■ WHAT IS EXPECTED: Select the lines of the records containing the word "glasses" and list them.

■ INFORMATION PROVIDED:

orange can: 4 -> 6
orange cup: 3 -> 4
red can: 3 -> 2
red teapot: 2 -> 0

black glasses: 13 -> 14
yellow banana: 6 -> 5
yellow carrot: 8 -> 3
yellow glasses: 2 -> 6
* * *
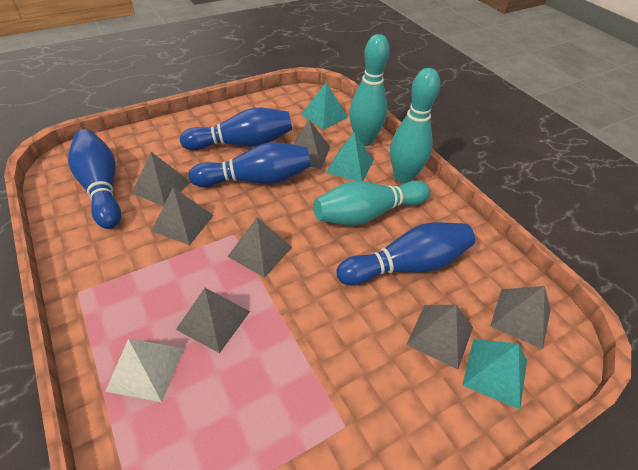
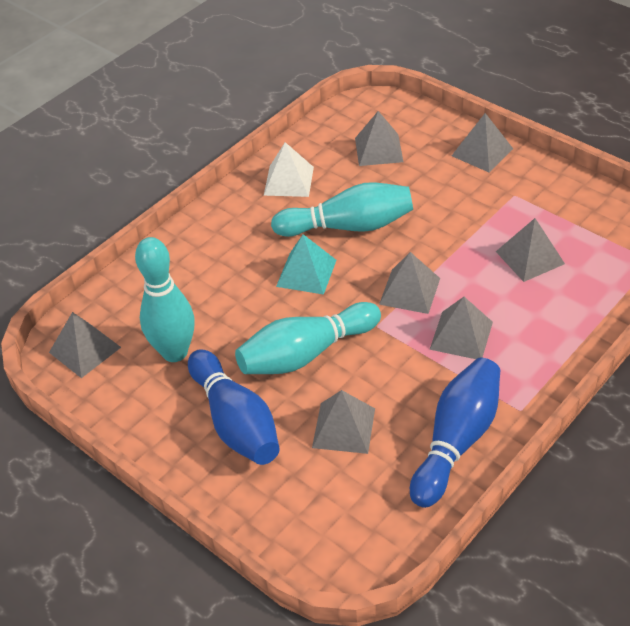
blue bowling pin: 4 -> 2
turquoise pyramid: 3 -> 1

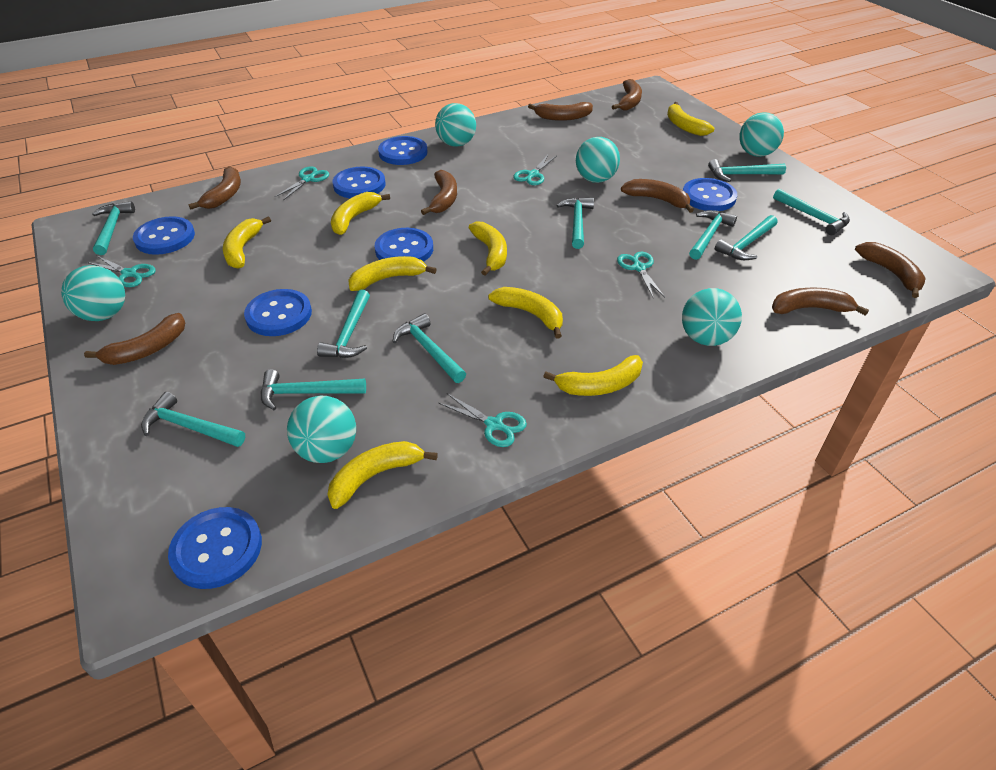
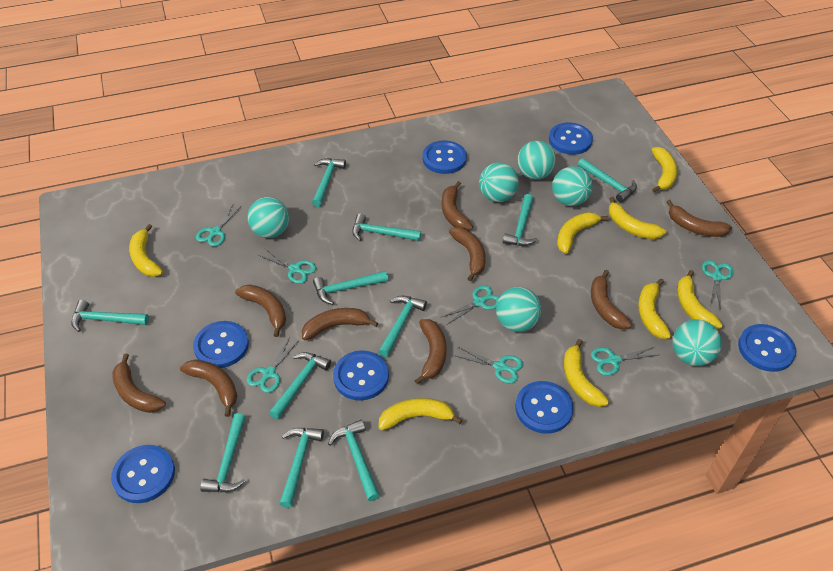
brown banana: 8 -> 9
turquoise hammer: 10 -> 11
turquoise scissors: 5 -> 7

■ EXPECTED ANSWER:
black glasses: 13 -> 14
yellow glasses: 2 -> 6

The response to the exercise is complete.